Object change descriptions
####

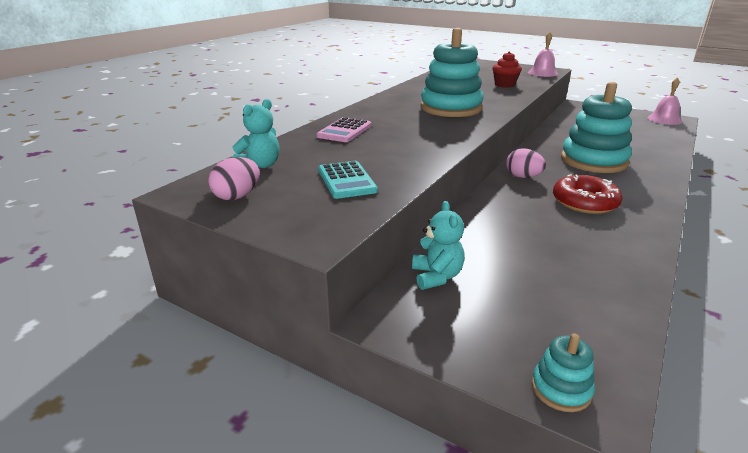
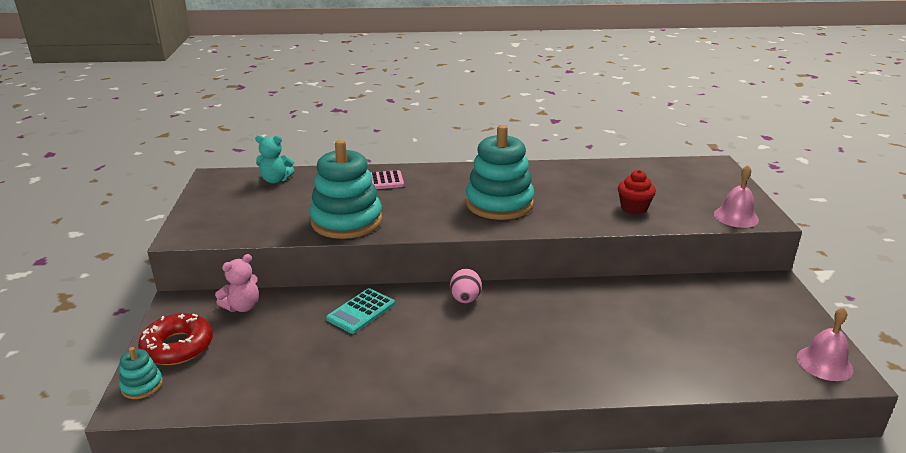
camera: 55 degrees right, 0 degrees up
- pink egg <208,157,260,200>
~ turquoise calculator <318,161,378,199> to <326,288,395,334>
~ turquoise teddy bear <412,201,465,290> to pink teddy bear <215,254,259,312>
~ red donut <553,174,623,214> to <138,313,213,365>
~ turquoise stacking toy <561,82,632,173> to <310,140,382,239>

####

◆ YOUR OBJECTIVE ◆
Without the pictures, give every line of the data again, exactly as written.

◆ TASK RESULT ◆
camera: 55 degrees right, 0 degrees up
- pink egg <208,157,260,200>
~ turquoise calculator <318,161,378,199> to <326,288,395,334>
~ turquoise teddy bear <412,201,465,290> to pink teddy bear <215,254,259,312>
~ red donut <553,174,623,214> to <138,313,213,365>
~ turquoise stacking toy <561,82,632,173> to <310,140,382,239>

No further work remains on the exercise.